--- YOUR TASK ---
Return exactly the lines of the records below, starting at the line that contains "U1 pin GND: W35 -> COM" and ending at the line that contains "U35: NOR 74LS02", with both of those lines kept.

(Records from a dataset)
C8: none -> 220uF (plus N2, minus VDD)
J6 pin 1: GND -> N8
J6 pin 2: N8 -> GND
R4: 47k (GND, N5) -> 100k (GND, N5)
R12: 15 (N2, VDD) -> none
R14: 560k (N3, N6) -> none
--
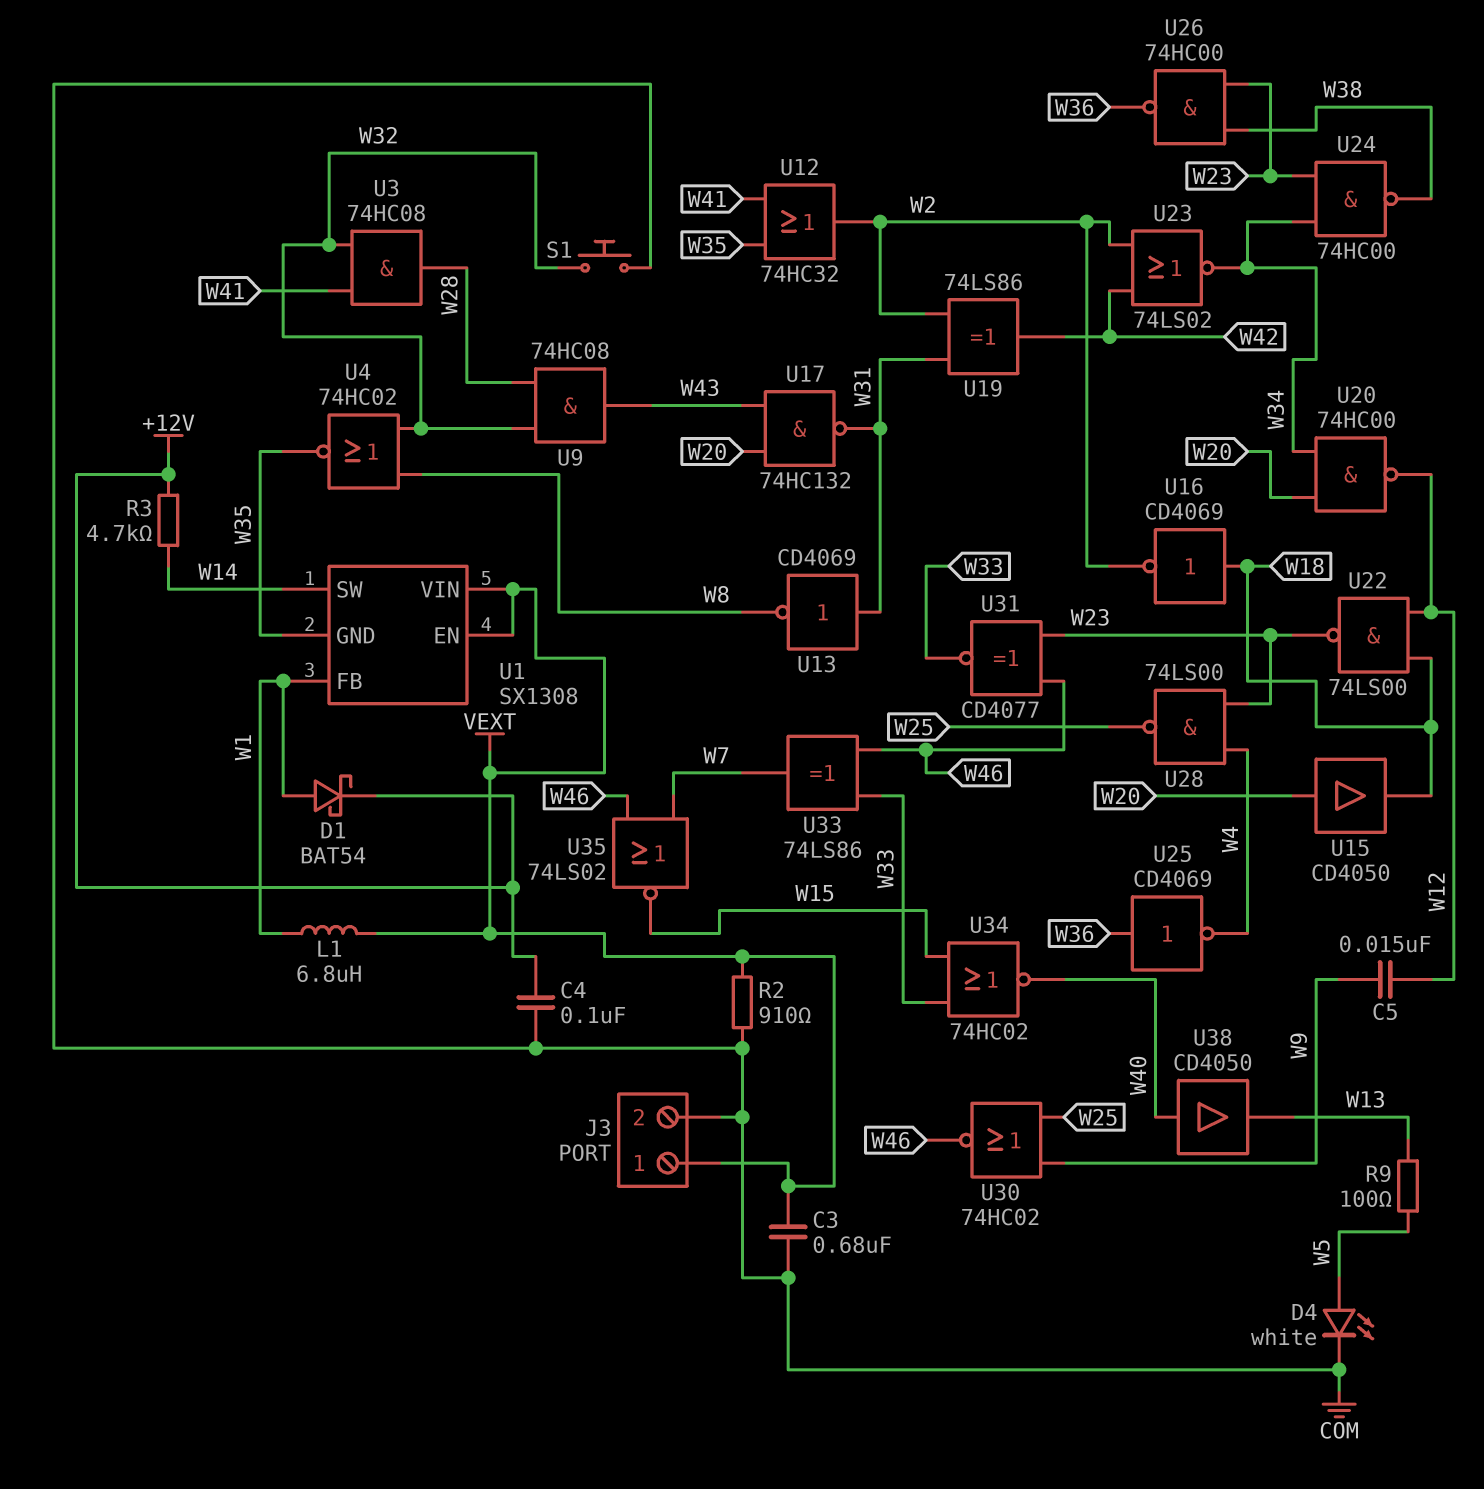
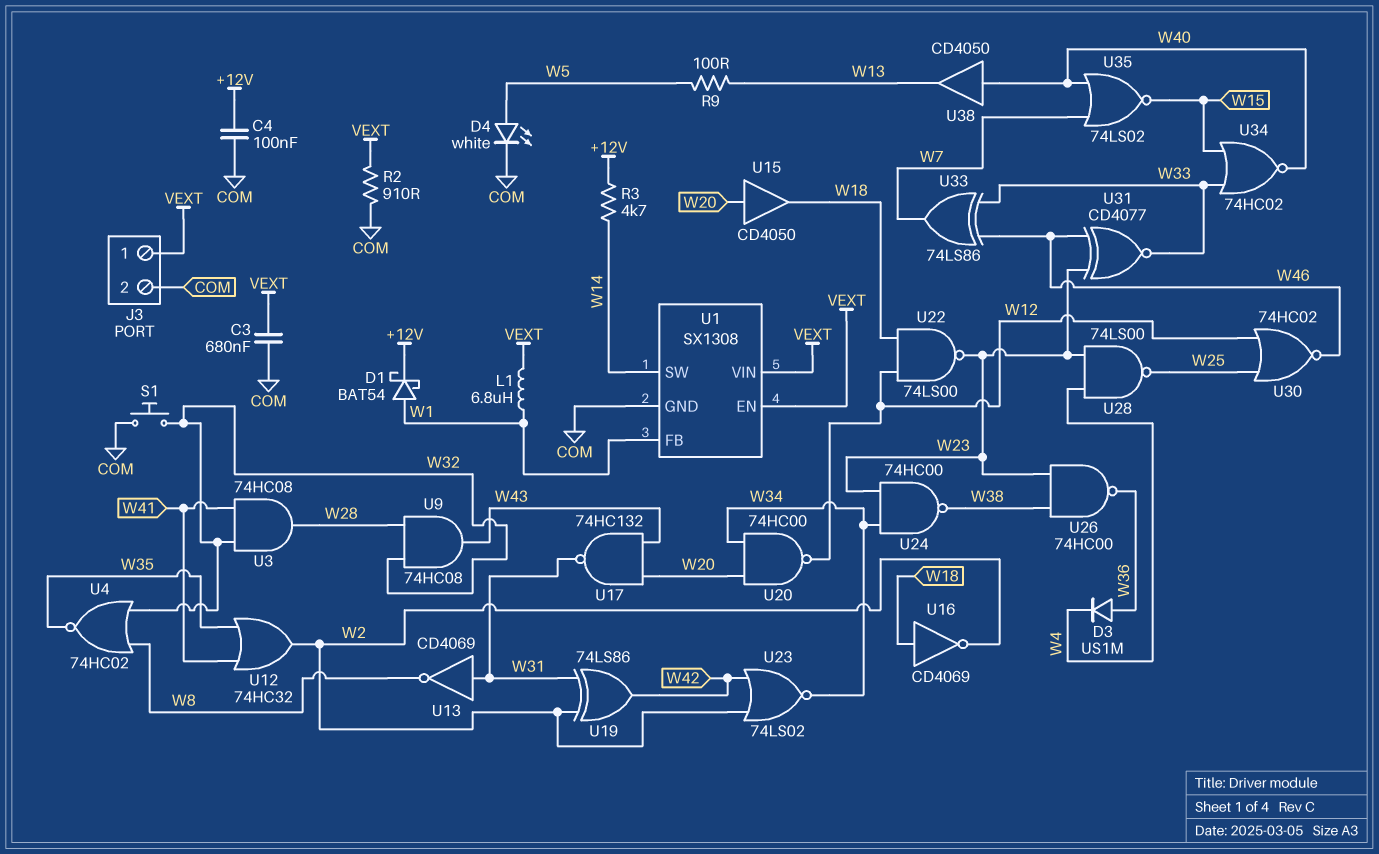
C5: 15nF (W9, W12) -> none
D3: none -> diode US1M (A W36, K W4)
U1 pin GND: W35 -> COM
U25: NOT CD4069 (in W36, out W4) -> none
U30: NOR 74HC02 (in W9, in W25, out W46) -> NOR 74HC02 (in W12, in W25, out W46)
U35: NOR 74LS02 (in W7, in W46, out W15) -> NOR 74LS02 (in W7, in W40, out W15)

--- REPLY ---
U1 pin GND: W35 -> COM
U25: NOT CD4069 (in W36, out W4) -> none
U30: NOR 74HC02 (in W9, in W25, out W46) -> NOR 74HC02 (in W12, in W25, out W46)
U35: NOR 74LS02 (in W7, in W46, out W15) -> NOR 74LS02 (in W7, in W40, out W15)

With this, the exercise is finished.